===== Source records
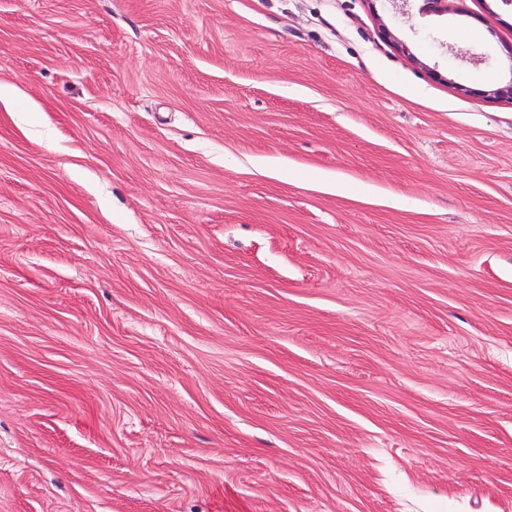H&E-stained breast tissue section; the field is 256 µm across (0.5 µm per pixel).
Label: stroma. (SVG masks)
I'll list each match as a JSON object with an SVG mask.
<instances>
[{
  "instance_id": "35a3bbf8",
  "label": "stroma",
  "mask_w": 512,
  "mask_h": 512,
  "mask_svg": "<svg viewBox=\"0 0 512 512\" xmlns=\"http://www.w3.org/2000/svg\"><path fill=\"white\" fill-rule=\"evenodd\" d=\"M510 43L0 0V512H512Z\"/></svg>"
}]
</instances>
==========
Task directions » Output every entry word for word, but omit the pictures.

Task solution »
H&E-stained breast tissue section; the field is 256 µm across (0.5 µm per pixel).
Label: stroma. (SVG masks)
I'll list each match as a JSON object with an SVG mask.
<instances>
[{
  "instance_id": "35a3bbf8",
  "label": "stroma",
  "mask_w": 512,
  "mask_h": 512,
  "mask_svg": "<svg viewBox=\"0 0 512 512\" xmlns=\"http://www.w3.org/2000/svg\"><path fill=\"white\" fill-rule=\"evenodd\" d=\"M510 43L0 0V512H512Z\"/></svg>"
}]
</instances>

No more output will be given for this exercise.